### DIRECTIONS FOR THIS TASK:
Each record must be repeated exactly as it stands.
'''
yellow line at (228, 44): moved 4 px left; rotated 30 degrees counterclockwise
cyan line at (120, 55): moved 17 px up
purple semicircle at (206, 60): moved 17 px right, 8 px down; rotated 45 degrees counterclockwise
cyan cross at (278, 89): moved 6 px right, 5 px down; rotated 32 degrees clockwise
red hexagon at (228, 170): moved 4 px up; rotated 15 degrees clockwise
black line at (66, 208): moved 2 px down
'''
### ANSWER TO THIS PROBLEM:
yellow line at (228, 44): moved 4 px left; rotated 30 degrees counterclockwise
cyan line at (120, 55): moved 17 px up
purple semicircle at (206, 60): moved 17 px right, 8 px down; rotated 45 degrees counterclockwise
cyan cross at (278, 89): moved 6 px right, 5 px down; rotated 32 degrees clockwise
red hexagon at (228, 170): moved 4 px up; rotated 15 degrees clockwise
black line at (66, 208): moved 2 px down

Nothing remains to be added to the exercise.